* Required work
Of the records that follow, copy only the lines from the line containing "brown spoon: 3 -> 1" to the line containing "white strawberry: 4 -> 3", both included, exactly as written.

* Records

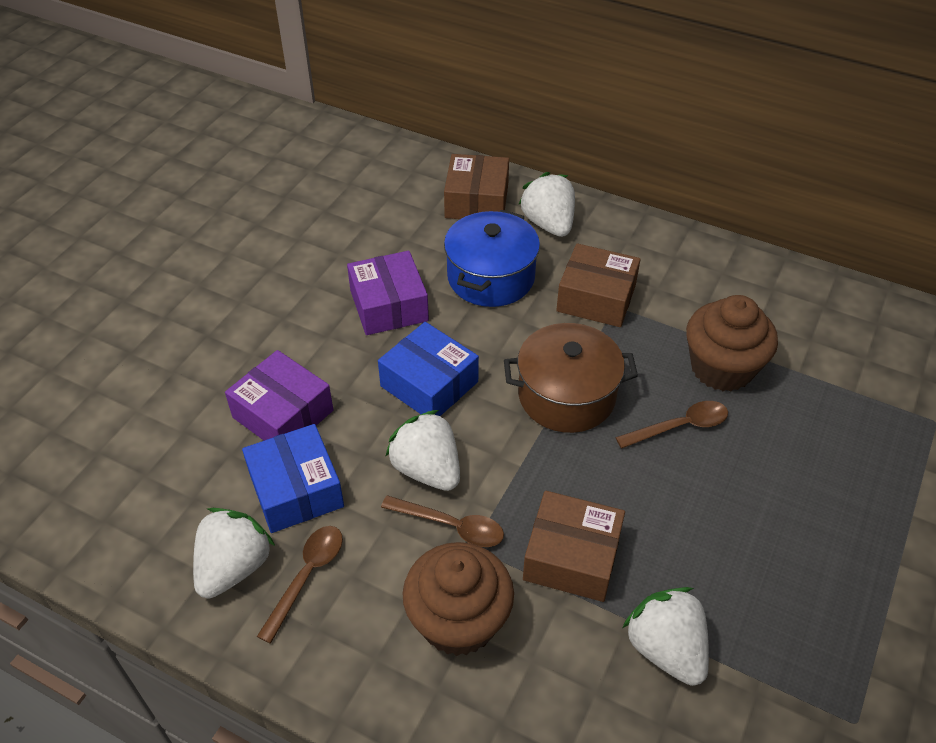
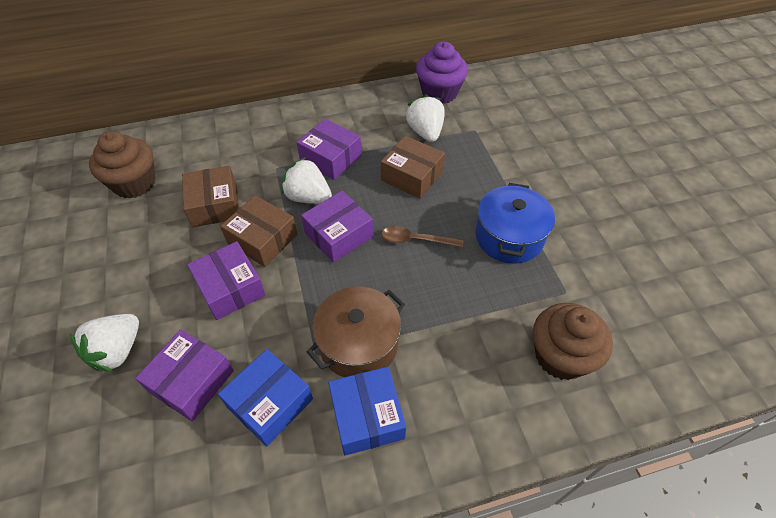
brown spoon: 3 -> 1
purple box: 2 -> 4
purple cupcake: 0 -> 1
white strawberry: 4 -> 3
==
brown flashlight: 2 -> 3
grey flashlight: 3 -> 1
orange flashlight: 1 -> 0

* The answer
brown spoon: 3 -> 1
purple box: 2 -> 4
purple cupcake: 0 -> 1
white strawberry: 4 -> 3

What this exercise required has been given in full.